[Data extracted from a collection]
_ _ _ _ _

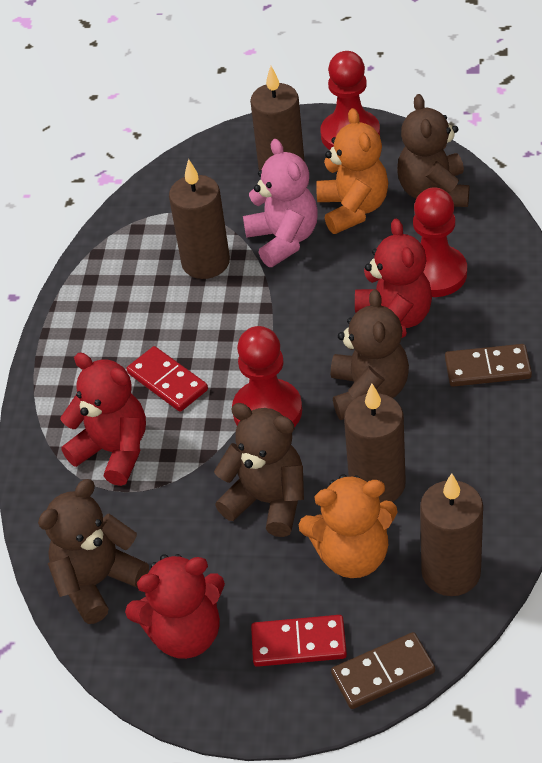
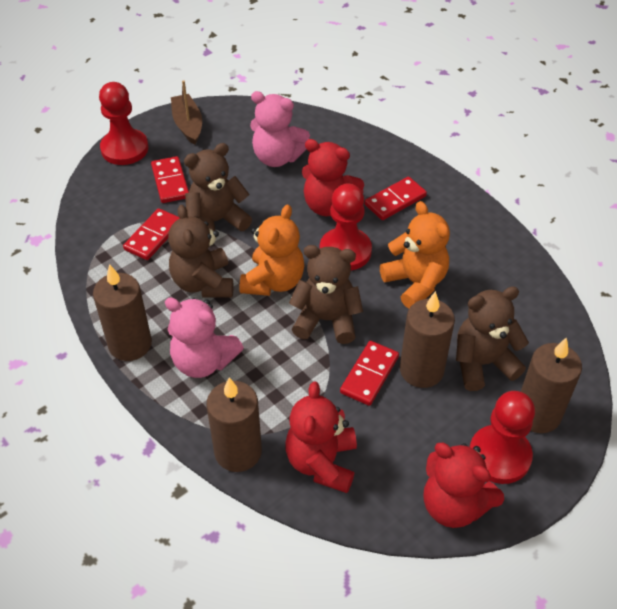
brown boat: 0 -> 1
brown domino: 2 -> 0
pink teddy bear: 1 -> 2
red domino: 2 -> 4

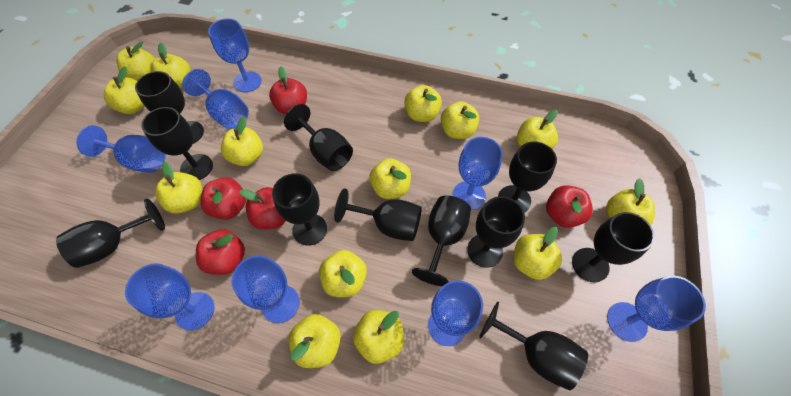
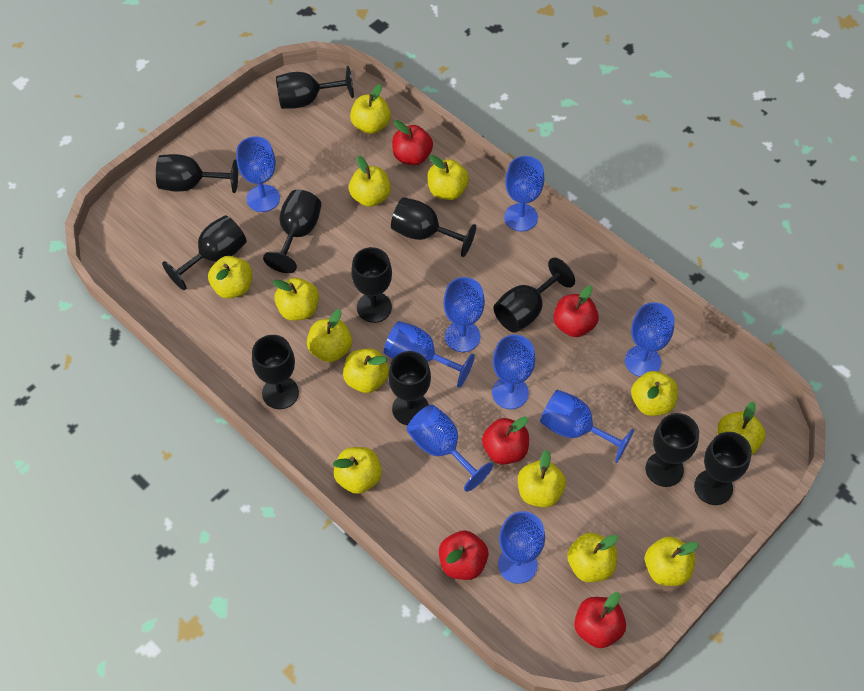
blue goblet: 8 -> 9
yellow apple: 14 -> 13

_ _ _ _ _

◆ EXERCISE OBJECTIVE:
Each line from the one that holds "pink teddy bear: 1 -> 2" through the end of the entries must be returned exactly, while any pictures stay out.

◆ RESULT OF THIS EXERCISE:
pink teddy bear: 1 -> 2
red domino: 2 -> 4

blue goblet: 8 -> 9
yellow apple: 14 -> 13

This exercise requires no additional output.